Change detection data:
[Start of Attachment]
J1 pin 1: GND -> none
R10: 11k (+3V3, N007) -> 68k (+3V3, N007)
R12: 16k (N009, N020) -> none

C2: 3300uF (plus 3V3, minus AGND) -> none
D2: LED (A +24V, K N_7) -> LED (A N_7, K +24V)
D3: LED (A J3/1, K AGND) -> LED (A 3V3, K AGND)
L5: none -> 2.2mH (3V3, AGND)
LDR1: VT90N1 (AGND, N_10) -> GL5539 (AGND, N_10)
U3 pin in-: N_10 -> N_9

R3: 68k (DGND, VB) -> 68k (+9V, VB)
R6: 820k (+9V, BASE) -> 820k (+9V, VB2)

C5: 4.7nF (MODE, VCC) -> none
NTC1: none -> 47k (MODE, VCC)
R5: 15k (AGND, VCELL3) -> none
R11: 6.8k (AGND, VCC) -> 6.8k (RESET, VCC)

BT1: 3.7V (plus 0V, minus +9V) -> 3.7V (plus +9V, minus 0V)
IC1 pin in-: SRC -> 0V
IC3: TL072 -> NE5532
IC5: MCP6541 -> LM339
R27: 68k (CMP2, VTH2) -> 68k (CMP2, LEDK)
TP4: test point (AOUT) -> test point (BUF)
[End of Attachment]
Try it:
The full set of lines above should be retyped without a single change.

Exercise response:
J1 pin 1: GND -> none
R10: 11k (+3V3, N007) -> 68k (+3V3, N007)
R12: 16k (N009, N020) -> none

C2: 3300uF (plus 3V3, minus AGND) -> none
D2: LED (A +24V, K N_7) -> LED (A N_7, K +24V)
D3: LED (A J3/1, K AGND) -> LED (A 3V3, K AGND)
L5: none -> 2.2mH (3V3, AGND)
LDR1: VT90N1 (AGND, N_10) -> GL5539 (AGND, N_10)
U3 pin in-: N_10 -> N_9

R3: 68k (DGND, VB) -> 68k (+9V, VB)
R6: 820k (+9V, BASE) -> 820k (+9V, VB2)

C5: 4.7nF (MODE, VCC) -> none
NTC1: none -> 47k (MODE, VCC)
R5: 15k (AGND, VCELL3) -> none
R11: 6.8k (AGND, VCC) -> 6.8k (RESET, VCC)

BT1: 3.7V (plus 0V, minus +9V) -> 3.7V (plus +9V, minus 0V)
IC1 pin in-: SRC -> 0V
IC3: TL072 -> NE5532
IC5: MCP6541 -> LM339
R27: 68k (CMP2, VTH2) -> 68k (CMP2, LEDK)
TP4: test point (AOUT) -> test point (BUF)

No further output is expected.